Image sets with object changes
______

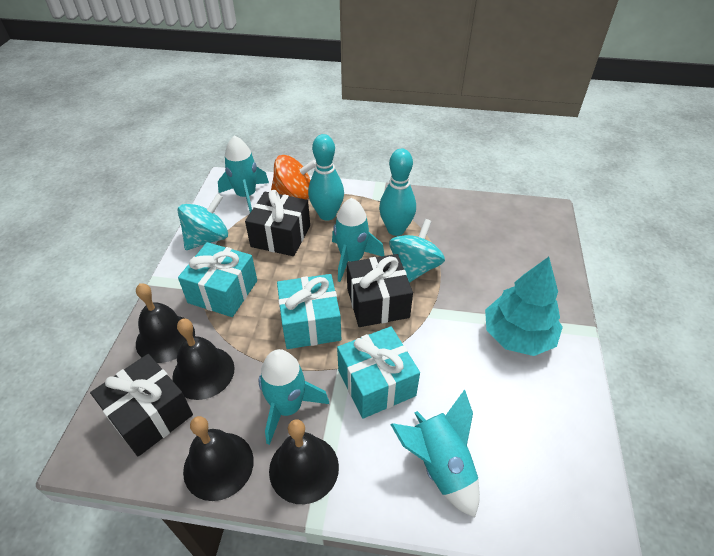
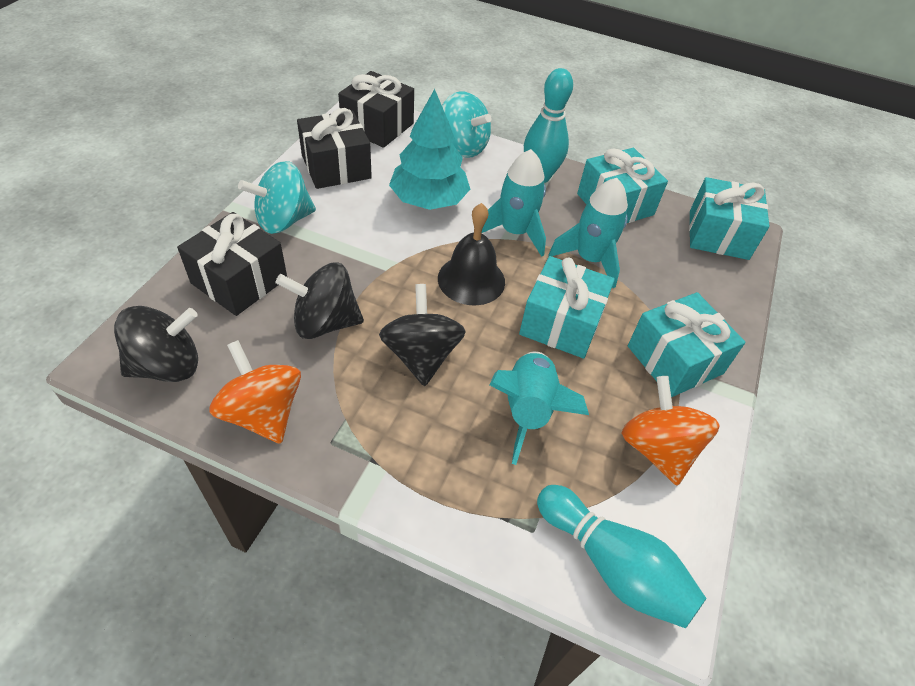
black bell: 4 -> 1
black spinning top: 0 -> 3
orange spinning top: 1 -> 2
turquoise gift: 3 -> 4
turquoise rocket: 4 -> 3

______

Return every line of the data above exactly, and omit all pictures.

• Answer:
black bell: 4 -> 1
black spinning top: 0 -> 3
orange spinning top: 1 -> 2
turquoise gift: 3 -> 4
turquoise rocket: 4 -> 3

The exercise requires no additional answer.